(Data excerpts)
↓

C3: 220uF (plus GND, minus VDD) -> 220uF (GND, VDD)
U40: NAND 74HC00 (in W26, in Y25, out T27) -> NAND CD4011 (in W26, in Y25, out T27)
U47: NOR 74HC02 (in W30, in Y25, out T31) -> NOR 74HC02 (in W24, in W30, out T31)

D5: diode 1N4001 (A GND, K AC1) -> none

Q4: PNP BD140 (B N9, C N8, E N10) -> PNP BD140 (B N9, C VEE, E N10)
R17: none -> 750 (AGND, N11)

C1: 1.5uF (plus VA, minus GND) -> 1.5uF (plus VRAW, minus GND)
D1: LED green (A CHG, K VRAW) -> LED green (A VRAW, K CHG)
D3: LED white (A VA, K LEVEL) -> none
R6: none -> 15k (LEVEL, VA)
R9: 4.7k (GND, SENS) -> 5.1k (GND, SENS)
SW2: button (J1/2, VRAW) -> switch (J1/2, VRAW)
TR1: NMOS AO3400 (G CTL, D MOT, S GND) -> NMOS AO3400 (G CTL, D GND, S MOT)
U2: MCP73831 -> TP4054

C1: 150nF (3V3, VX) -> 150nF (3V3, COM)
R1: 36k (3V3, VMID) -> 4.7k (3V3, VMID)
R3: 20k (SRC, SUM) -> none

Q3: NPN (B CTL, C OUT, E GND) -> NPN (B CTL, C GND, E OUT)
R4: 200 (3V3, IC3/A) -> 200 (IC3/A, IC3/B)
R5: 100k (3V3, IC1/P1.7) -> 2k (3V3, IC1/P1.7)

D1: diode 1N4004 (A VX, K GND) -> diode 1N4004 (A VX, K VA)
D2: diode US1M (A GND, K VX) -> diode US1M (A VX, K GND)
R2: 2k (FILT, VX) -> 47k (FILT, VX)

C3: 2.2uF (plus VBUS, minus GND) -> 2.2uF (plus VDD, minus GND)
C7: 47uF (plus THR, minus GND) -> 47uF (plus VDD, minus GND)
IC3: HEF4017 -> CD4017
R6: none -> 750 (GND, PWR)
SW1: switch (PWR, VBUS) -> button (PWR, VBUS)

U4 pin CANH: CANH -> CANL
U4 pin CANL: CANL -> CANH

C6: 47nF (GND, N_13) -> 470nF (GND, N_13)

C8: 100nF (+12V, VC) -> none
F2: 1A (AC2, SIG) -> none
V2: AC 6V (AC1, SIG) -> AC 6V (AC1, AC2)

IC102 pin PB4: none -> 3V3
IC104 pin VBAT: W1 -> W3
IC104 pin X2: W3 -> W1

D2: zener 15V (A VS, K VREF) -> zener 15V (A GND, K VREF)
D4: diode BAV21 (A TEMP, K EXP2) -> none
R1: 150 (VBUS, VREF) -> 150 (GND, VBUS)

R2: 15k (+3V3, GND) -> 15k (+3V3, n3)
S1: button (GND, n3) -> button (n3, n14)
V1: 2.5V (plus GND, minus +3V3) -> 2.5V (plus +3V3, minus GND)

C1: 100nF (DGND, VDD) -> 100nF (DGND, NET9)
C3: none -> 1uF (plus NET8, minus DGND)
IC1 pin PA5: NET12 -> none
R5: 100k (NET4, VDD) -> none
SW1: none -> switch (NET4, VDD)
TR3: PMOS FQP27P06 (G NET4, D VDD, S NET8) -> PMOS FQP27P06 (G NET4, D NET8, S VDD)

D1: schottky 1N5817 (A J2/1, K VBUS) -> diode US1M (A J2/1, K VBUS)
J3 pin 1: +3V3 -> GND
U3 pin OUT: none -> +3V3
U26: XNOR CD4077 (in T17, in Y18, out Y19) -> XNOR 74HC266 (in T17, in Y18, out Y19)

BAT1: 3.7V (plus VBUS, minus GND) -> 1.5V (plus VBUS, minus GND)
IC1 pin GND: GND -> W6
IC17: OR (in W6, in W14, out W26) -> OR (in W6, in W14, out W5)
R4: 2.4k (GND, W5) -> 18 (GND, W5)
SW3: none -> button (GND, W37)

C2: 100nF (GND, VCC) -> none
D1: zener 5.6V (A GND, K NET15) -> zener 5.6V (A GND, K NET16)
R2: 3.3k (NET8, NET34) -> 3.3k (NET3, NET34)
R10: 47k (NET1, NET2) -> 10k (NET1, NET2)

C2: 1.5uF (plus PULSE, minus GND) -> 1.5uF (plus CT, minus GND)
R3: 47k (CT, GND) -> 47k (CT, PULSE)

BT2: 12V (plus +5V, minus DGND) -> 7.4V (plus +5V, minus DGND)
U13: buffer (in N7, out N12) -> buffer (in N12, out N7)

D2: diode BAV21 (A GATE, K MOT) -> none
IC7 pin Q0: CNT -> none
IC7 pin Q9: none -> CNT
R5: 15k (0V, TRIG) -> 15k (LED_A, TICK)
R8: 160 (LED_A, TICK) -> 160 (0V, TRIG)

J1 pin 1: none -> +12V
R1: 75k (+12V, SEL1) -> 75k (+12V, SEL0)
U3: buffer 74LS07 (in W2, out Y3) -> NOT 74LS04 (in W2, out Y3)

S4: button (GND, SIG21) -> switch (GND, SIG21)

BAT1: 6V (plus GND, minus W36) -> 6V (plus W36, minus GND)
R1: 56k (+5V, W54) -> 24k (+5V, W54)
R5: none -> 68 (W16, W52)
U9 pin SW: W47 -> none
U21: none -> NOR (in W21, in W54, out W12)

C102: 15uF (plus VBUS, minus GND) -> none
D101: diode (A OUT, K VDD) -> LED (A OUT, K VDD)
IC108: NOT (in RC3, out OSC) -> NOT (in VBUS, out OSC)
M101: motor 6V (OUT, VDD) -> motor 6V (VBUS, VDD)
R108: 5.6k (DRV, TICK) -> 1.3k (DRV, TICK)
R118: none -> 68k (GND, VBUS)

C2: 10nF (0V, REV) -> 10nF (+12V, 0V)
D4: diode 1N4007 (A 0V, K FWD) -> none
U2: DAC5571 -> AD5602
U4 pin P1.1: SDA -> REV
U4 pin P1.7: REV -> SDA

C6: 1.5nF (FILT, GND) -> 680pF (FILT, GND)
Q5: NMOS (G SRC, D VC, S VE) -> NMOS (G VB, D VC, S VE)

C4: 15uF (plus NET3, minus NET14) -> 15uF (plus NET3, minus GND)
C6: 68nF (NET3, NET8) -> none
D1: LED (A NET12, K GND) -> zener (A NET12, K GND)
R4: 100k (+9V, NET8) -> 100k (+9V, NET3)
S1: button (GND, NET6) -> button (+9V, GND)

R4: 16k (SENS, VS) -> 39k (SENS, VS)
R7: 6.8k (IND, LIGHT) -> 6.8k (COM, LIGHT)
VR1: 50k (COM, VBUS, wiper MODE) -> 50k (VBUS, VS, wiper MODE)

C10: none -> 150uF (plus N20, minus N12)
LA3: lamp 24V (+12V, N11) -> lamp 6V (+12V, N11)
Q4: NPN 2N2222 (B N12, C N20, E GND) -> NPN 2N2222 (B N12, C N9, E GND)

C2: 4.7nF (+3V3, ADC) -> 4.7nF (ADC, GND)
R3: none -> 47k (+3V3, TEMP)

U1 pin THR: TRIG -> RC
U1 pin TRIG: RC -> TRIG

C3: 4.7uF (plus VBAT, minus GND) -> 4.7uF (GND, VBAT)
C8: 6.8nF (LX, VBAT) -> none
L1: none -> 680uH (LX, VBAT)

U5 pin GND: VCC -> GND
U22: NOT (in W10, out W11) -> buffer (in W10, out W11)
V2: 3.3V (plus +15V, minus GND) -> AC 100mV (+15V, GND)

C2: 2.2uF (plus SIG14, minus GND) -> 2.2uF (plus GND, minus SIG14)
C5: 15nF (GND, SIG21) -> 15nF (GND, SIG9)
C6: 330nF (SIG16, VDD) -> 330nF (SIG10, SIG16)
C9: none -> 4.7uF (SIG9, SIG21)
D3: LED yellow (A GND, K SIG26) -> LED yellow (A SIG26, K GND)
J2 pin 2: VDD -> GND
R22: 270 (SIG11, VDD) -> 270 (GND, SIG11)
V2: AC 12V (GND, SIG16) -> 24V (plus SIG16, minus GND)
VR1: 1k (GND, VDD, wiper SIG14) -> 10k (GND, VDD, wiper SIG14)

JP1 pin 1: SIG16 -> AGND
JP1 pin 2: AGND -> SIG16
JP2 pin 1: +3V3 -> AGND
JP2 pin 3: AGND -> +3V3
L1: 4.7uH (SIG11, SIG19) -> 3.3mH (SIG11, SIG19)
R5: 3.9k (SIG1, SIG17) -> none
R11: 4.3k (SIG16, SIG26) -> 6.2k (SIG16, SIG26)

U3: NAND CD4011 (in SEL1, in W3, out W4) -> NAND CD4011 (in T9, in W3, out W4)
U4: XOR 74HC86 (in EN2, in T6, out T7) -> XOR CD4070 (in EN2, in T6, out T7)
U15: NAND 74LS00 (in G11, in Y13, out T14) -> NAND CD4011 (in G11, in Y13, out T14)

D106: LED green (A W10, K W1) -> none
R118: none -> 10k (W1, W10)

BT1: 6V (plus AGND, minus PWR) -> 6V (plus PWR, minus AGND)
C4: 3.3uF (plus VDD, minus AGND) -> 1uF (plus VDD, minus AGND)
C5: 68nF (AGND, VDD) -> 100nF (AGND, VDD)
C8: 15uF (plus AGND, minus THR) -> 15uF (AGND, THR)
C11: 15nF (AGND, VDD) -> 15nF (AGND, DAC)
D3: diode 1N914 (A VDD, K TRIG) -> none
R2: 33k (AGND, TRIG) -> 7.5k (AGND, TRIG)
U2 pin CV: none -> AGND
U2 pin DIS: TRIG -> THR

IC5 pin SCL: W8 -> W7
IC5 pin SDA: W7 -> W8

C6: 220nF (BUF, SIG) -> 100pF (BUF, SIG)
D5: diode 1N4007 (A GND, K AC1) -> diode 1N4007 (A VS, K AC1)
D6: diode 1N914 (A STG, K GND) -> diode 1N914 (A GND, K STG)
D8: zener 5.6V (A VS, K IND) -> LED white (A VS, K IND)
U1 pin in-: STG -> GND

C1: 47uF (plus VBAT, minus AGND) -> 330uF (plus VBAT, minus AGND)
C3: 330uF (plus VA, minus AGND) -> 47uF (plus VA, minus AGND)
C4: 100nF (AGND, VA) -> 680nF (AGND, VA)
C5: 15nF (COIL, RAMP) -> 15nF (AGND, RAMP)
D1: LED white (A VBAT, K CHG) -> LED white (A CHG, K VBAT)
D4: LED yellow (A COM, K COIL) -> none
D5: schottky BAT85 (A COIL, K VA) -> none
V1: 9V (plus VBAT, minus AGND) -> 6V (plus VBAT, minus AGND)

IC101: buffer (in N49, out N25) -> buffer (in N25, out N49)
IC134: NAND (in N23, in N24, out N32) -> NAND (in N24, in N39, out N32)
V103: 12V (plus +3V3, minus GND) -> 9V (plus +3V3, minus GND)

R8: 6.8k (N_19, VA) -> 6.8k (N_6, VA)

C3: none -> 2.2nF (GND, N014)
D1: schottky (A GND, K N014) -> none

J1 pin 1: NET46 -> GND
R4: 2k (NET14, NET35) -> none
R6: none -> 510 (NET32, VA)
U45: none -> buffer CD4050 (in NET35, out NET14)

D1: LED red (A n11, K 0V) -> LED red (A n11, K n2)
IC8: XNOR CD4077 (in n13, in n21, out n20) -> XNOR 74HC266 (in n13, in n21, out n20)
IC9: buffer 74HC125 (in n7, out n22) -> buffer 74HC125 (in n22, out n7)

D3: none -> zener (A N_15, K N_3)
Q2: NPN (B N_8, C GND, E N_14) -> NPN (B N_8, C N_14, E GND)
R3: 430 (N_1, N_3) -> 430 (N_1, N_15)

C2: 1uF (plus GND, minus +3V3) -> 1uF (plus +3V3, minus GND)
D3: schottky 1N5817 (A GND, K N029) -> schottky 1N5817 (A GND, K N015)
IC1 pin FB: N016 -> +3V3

↑

Problem to solve = Gather up, from the records above, each line where the word "SENS" appears.

Task answer =
R9: 4.7k (GND, SENS) -> 5.1k (GND, SENS)
R4: 16k (SENS, VS) -> 39k (SENS, VS)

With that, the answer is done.